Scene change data

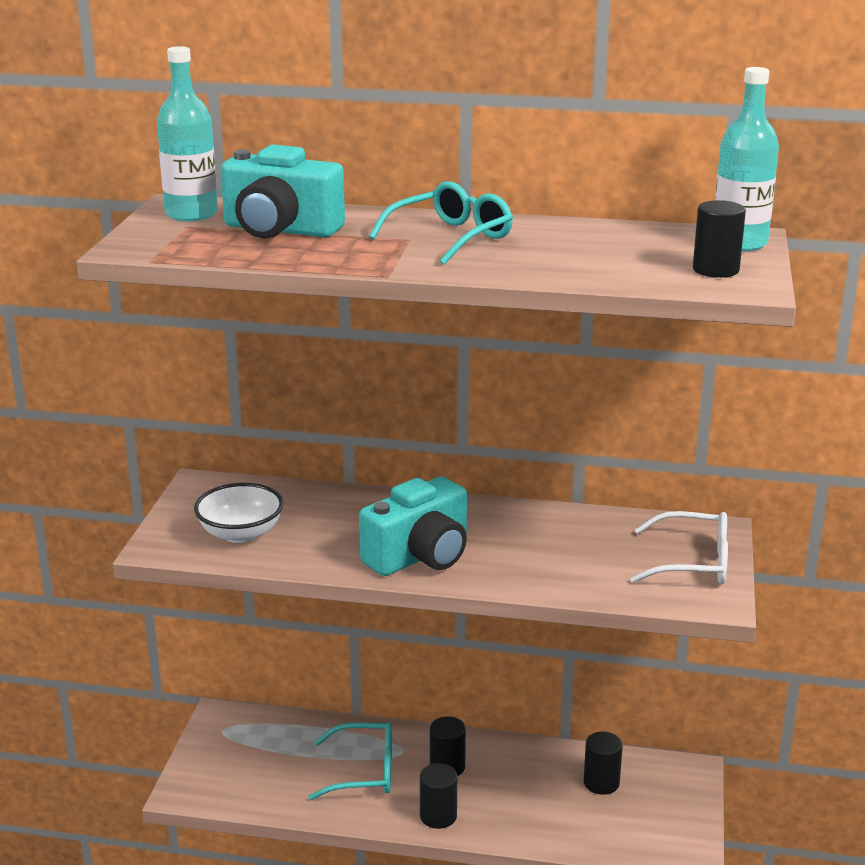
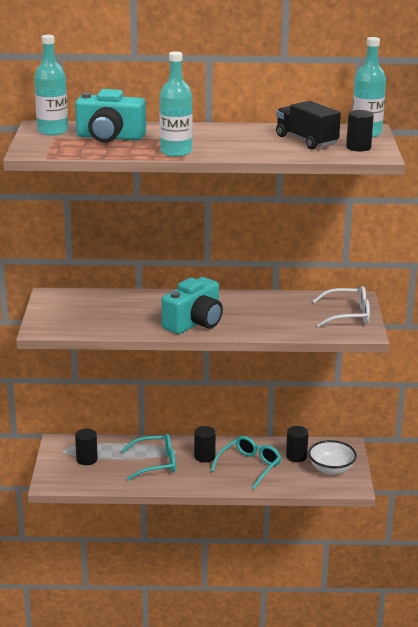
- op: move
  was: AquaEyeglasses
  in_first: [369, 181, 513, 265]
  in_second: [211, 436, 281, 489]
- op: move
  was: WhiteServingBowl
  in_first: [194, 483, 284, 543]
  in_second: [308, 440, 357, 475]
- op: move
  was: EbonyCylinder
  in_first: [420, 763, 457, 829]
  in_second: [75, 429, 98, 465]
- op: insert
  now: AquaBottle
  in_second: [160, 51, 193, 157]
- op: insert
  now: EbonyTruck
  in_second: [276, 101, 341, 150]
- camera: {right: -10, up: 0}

What is being asked:
Print each entry precisely as written; the pictures stay out.

Task response:
- op: move
  was: AquaEyeglasses
  in_first: [369, 181, 513, 265]
  in_second: [211, 436, 281, 489]
- op: move
  was: WhiteServingBowl
  in_first: [194, 483, 284, 543]
  in_second: [308, 440, 357, 475]
- op: move
  was: EbonyCylinder
  in_first: [420, 763, 457, 829]
  in_second: [75, 429, 98, 465]
- op: insert
  now: AquaBottle
  in_second: [160, 51, 193, 157]
- op: insert
  now: EbonyTruck
  in_second: [276, 101, 341, 150]
- camera: {right: -10, up: 0}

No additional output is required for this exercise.